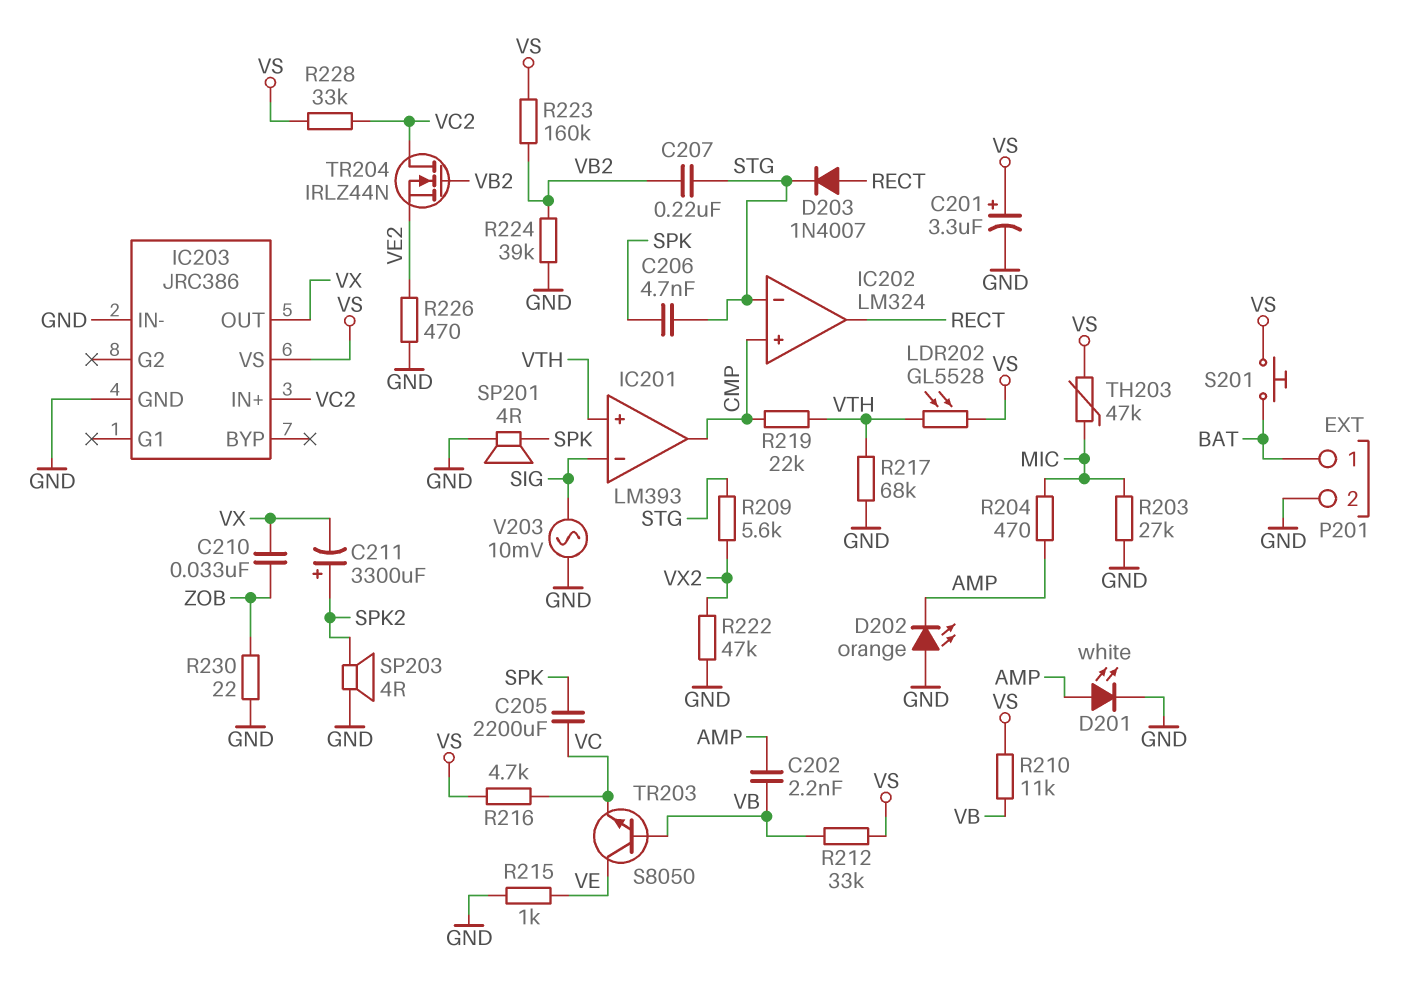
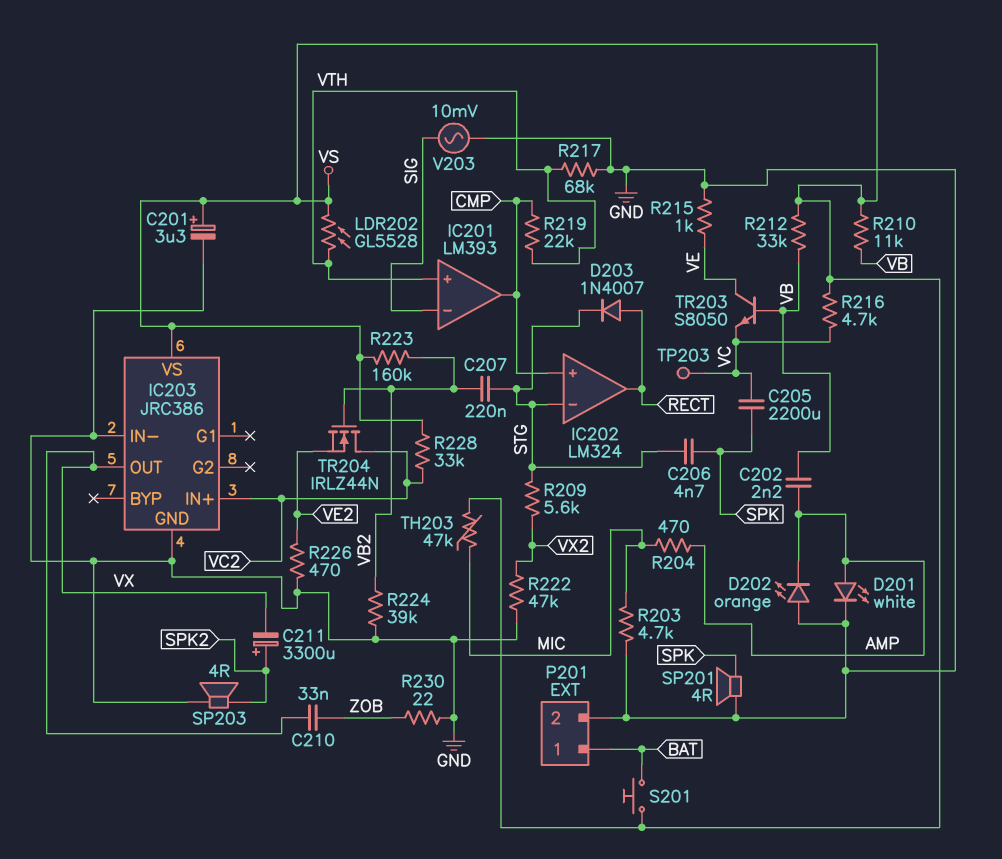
R203: 27k (GND, MIC) -> 4.7k (GND, MIC)
TP203: none -> test point (VC)

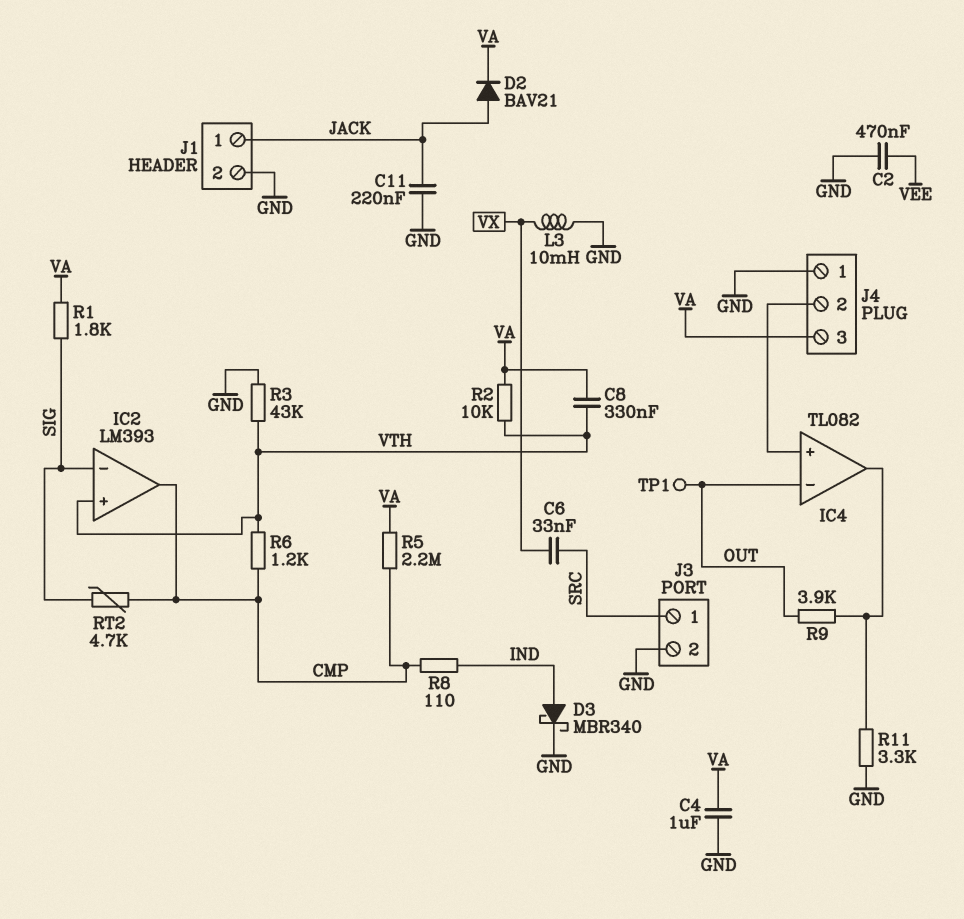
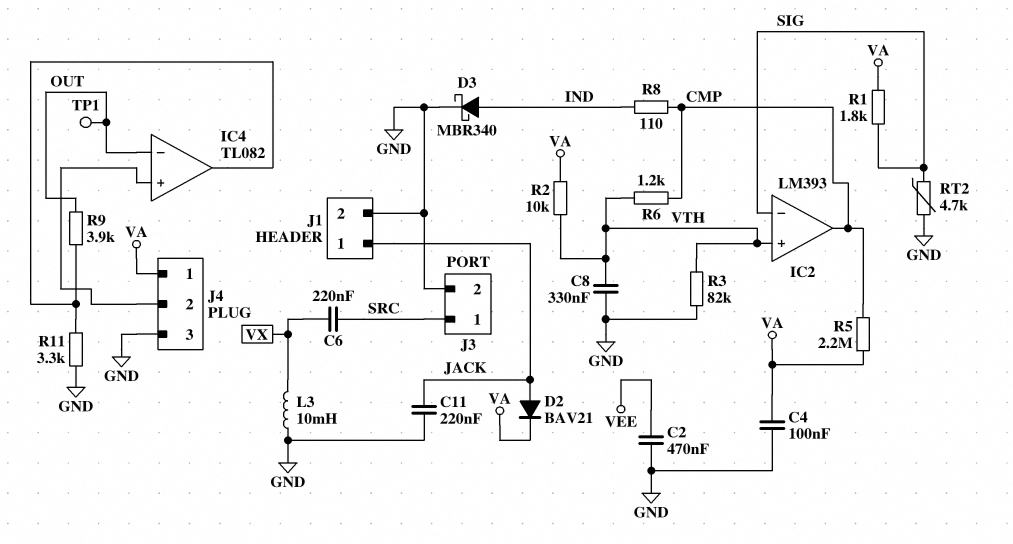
C4: 1uF (GND, VA) -> 100nF (GND, VA)
C6: 33nF (SRC, VX) -> 220nF (SRC, VX)
C8: 330nF (VA, VTH) -> 330nF (GND, VTH)
J4 pin 1: GND -> VA
J4 pin 3: VA -> GND
R3: 43k (GND, VTH) -> 82k (GND, VTH)
RT2: 4.7k (CMP, SIG) -> 4.7k (GND, SIG)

————

YOUR ASSIGNMENT -> Nothing but the pictures is to be left out; the rest of the listing should be copied exactly.

PROBLEM SOLUTION ->
R203: 27k (GND, MIC) -> 4.7k (GND, MIC)
TP203: none -> test point (VC)

C4: 1uF (GND, VA) -> 100nF (GND, VA)
C6: 33nF (SRC, VX) -> 220nF (SRC, VX)
C8: 330nF (VA, VTH) -> 330nF (GND, VTH)
J4 pin 1: GND -> VA
J4 pin 3: VA -> GND
R3: 43k (GND, VTH) -> 82k (GND, VTH)
RT2: 4.7k (CMP, SIG) -> 4.7k (GND, SIG)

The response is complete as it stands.